--- Input material Enclosed Below ---

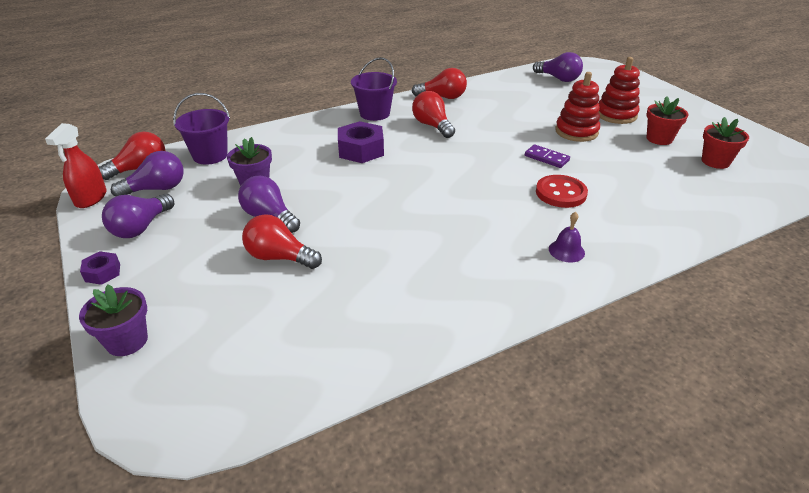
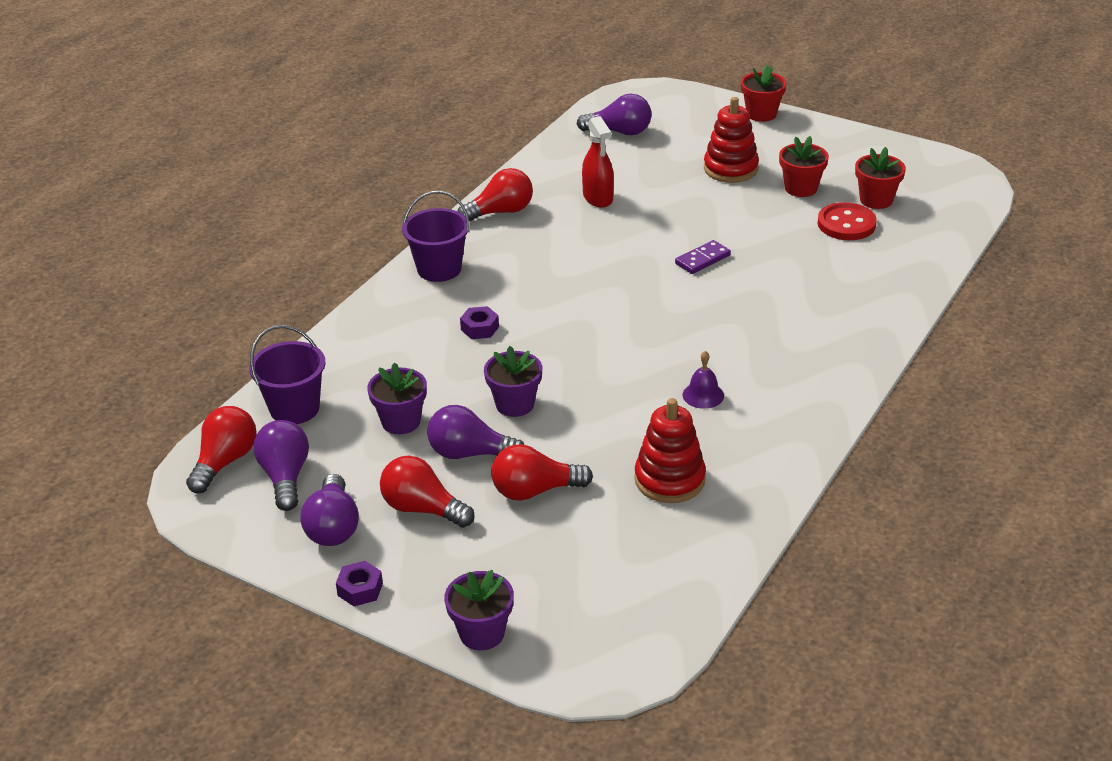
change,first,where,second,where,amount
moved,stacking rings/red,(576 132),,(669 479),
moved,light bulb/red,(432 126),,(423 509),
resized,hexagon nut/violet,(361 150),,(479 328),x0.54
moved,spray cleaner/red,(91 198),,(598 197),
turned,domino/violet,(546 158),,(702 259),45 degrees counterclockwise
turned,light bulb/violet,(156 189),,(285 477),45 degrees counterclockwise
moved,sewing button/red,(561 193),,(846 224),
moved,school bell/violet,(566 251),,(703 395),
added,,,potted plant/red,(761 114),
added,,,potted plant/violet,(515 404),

--- End of Enclosed Input material ---

▶ _What the task requires_:
Report all lines in the records that include the string "degrees".

▶ _Output for this task_:
turned,domino/violet,(546 158),,(702 259),45 degrees counterclockwise
turned,light bulb/violet,(156 189),,(285 477),45 degrees counterclockwise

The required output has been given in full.